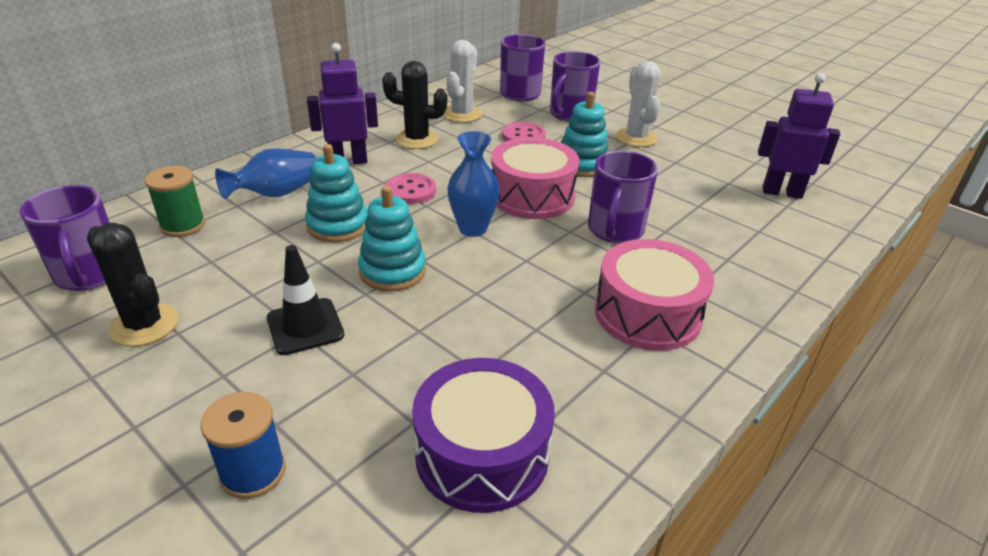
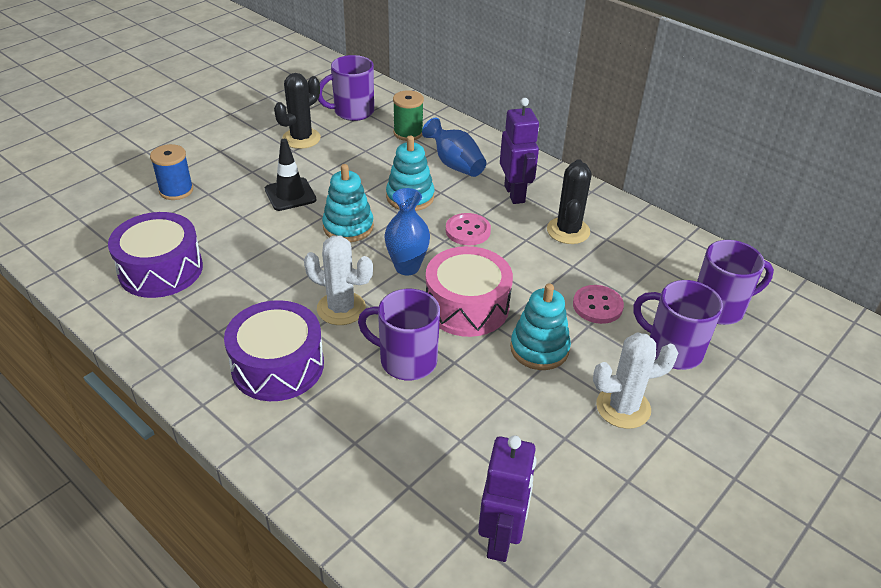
camera: 90 degrees right, 5 degrees up
(462, 114) = (638, 260): white cactus -> white cactus (341, 308)
(647, 314) = (277, 365): pink drum -> purple drum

§

INSTRUCTIONS FOR THE TASK
Give the material again exactly as it is, but keep the pictures out.

ANSWER TO THIS PROBLEM
camera: 90 degrees right, 5 degrees up
(462, 114) = (638, 260): white cactus -> white cactus (341, 308)
(647, 314) = (277, 365): pink drum -> purple drum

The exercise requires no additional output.